◆ **Your objective**
As an exercise, transcribe the data below in full and exactly, omitting pictures.
# # # # #
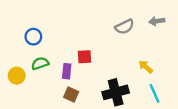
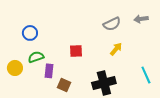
yellow arrow: (146, 67) -> (116, 49), moved, turned 88
purple rectangle: (67, 71) -> (49, 71), moved
cyan line: (155, 93) -> (146, 75), moved

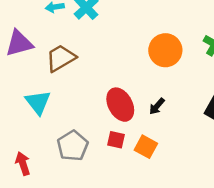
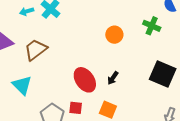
orange circle: (165, 50) -> (114, 35), size x0.7
red square: (116, 140) -> (76, 108), moved

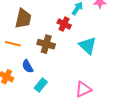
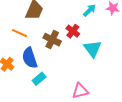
red cross: (64, 24) -> (73, 31), moved
blue semicircle: (28, 66) -> (30, 58), size x1.5

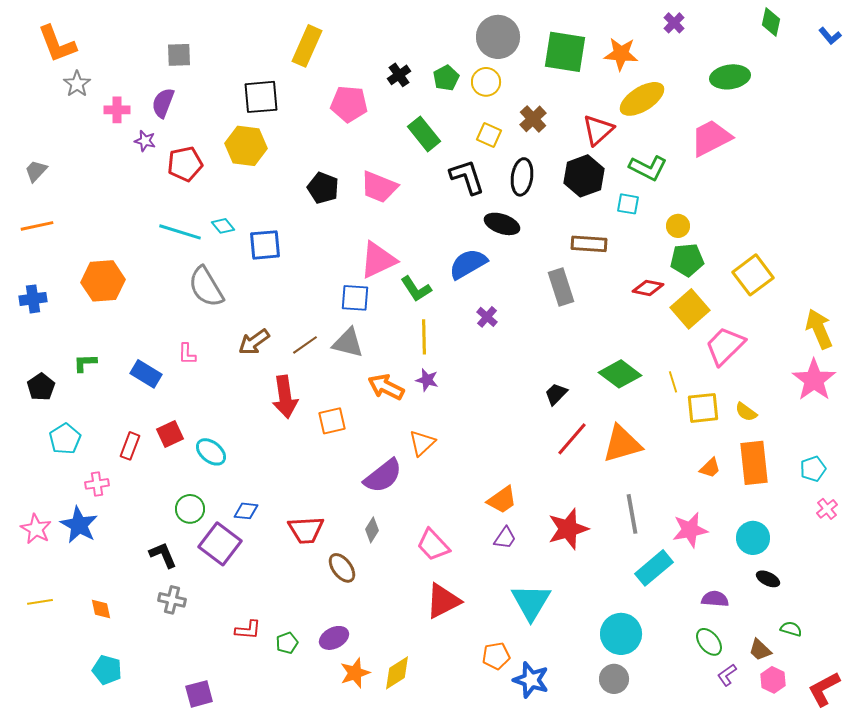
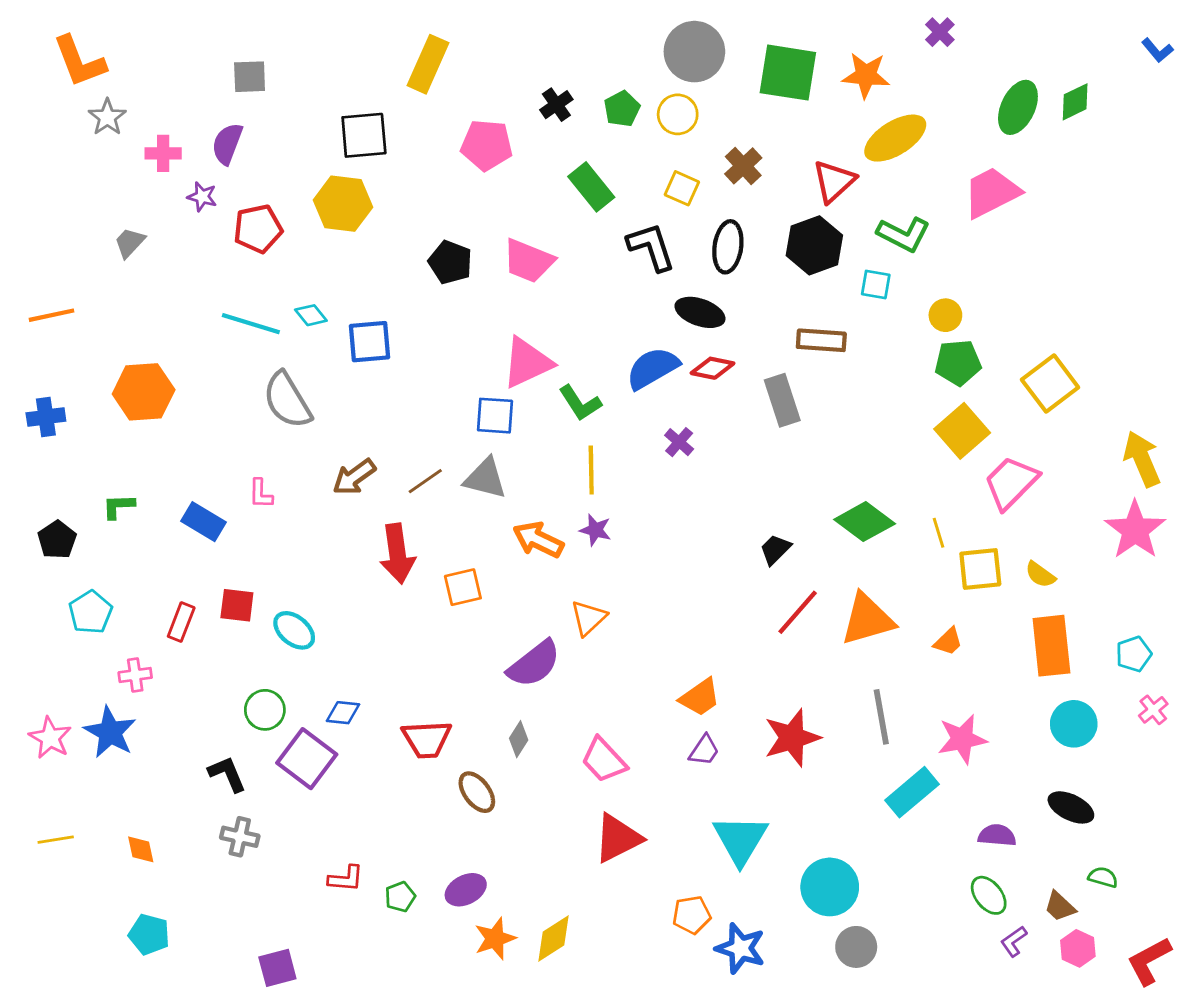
green diamond: (771, 22) -> (1075, 102), moved, turned 52
green ellipse: (730, 77) -> (1018, 107), turned -57
gray trapezoid: (36, 171) -> (130, 243), moved
red diamond: (648, 288) -> (713, 368), moved
red square: (170, 434) -> (237, 605), turned 32
orange trapezoid: (710, 468) -> (948, 642), moved
cyan circle: (753, 538) -> (1074, 724), moved
black ellipse: (768, 579) -> (1071, 807), size x1.4
cyan circle: (621, 634) -> (830, 887), moved

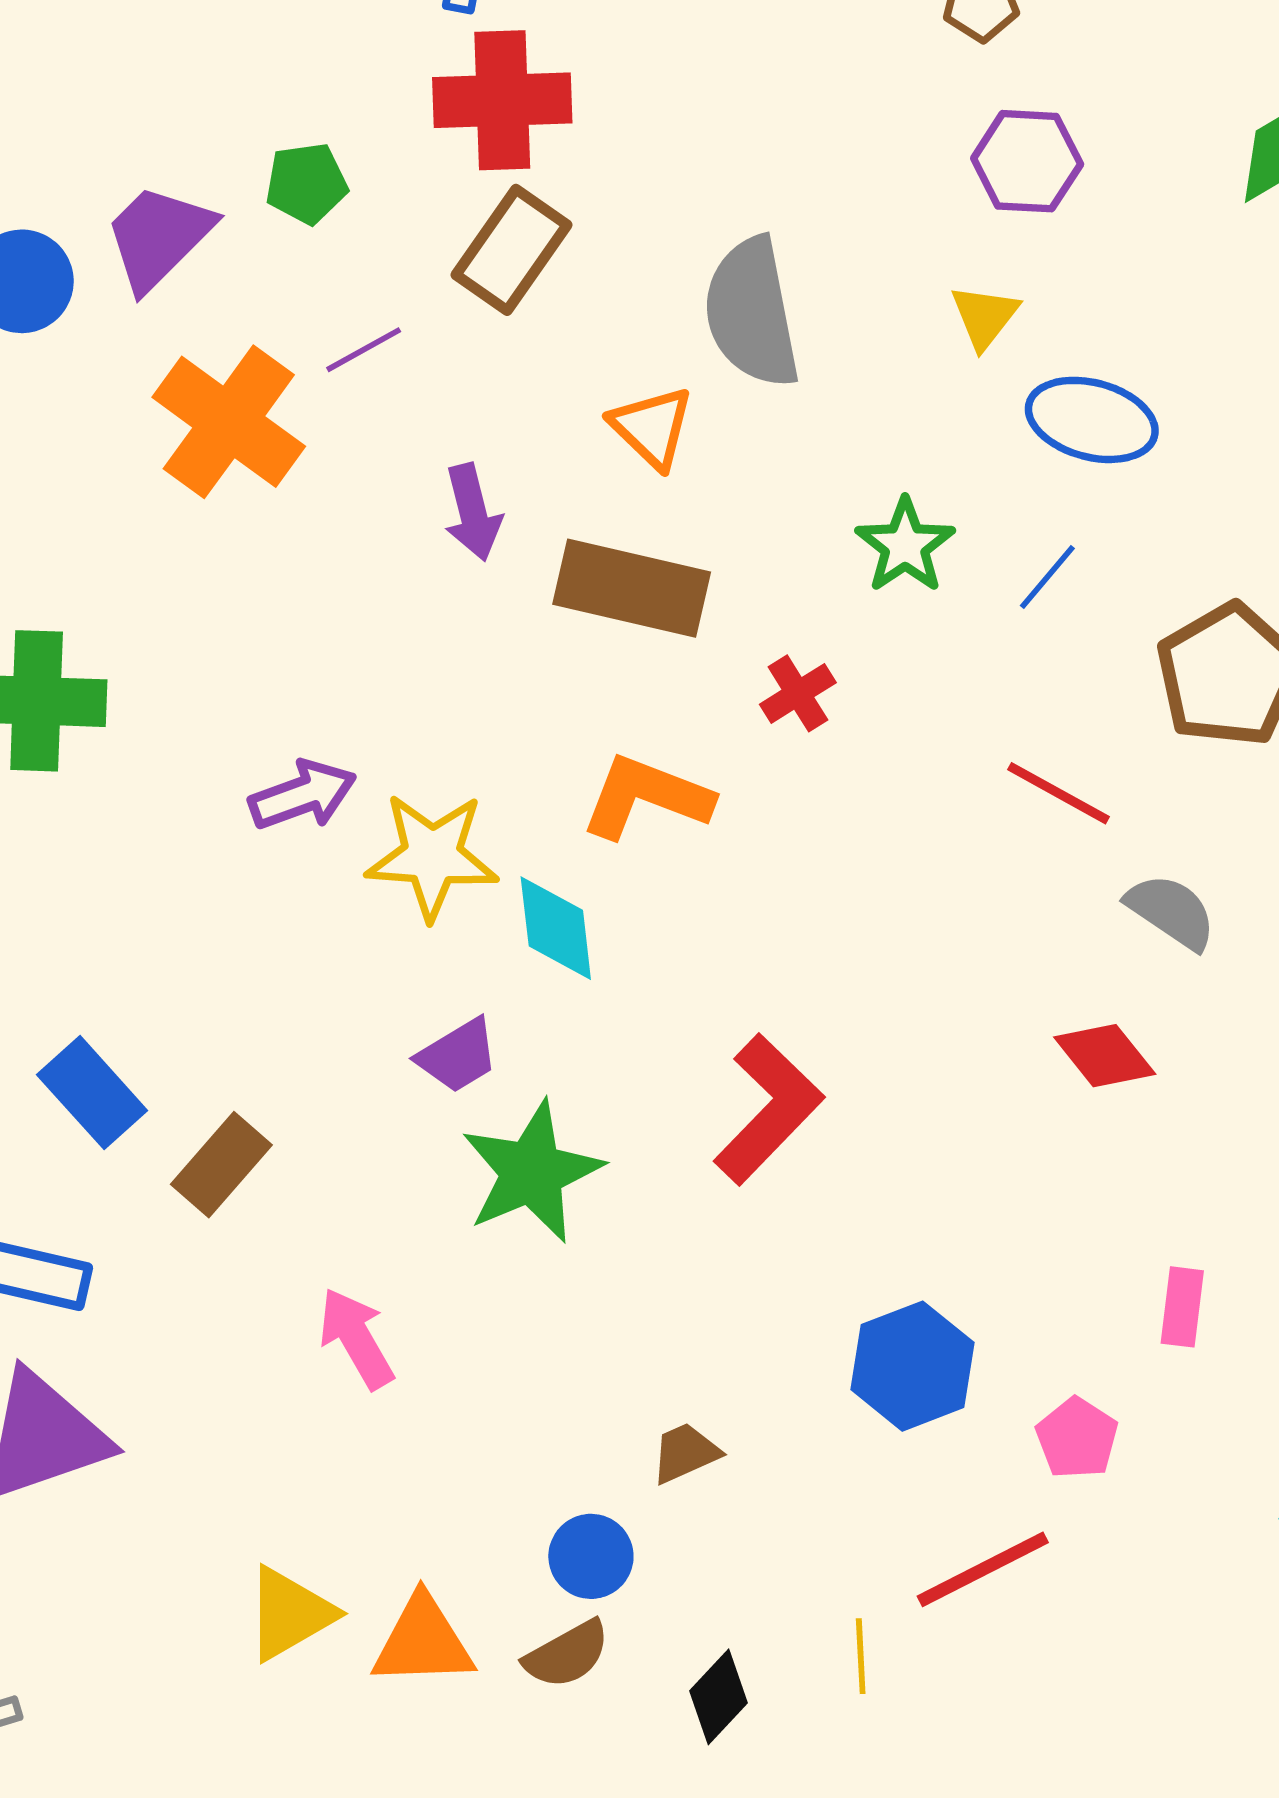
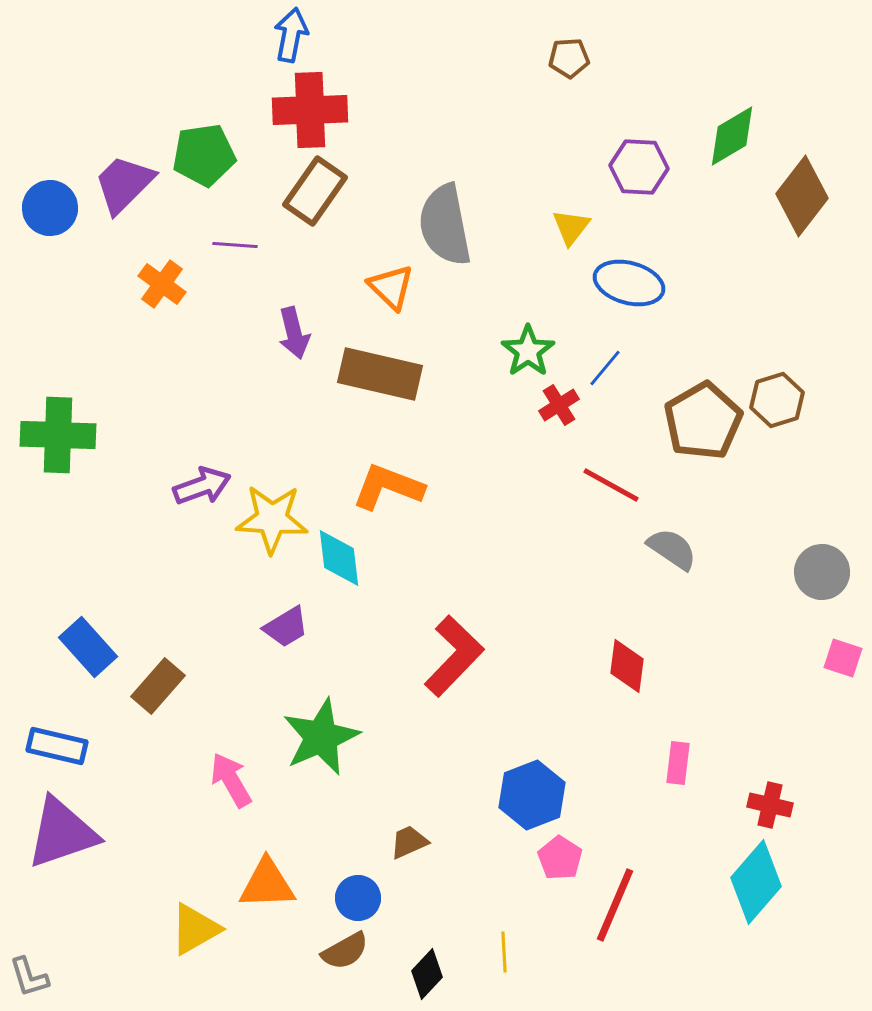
# # # # #
◆ **Answer area**
yellow arrow: (146, 67) -> (116, 49), moved, turned 88
purple rectangle: (67, 71) -> (49, 71), moved
cyan line: (155, 93) -> (146, 75), moved

orange circle: (165, 50) -> (114, 35), size x0.7
red square: (116, 140) -> (76, 108), moved

red cross: (64, 24) -> (73, 31), moved
blue semicircle: (28, 66) -> (30, 58), size x1.5

green diamond: (771, 22) -> (1075, 102), moved, turned 52
green ellipse: (730, 77) -> (1018, 107), turned -57
gray trapezoid: (36, 171) -> (130, 243), moved
red diamond: (648, 288) -> (713, 368), moved
red square: (170, 434) -> (237, 605), turned 32
orange trapezoid: (710, 468) -> (948, 642), moved
cyan circle: (753, 538) -> (1074, 724), moved
black ellipse: (768, 579) -> (1071, 807), size x1.4
cyan circle: (621, 634) -> (830, 887), moved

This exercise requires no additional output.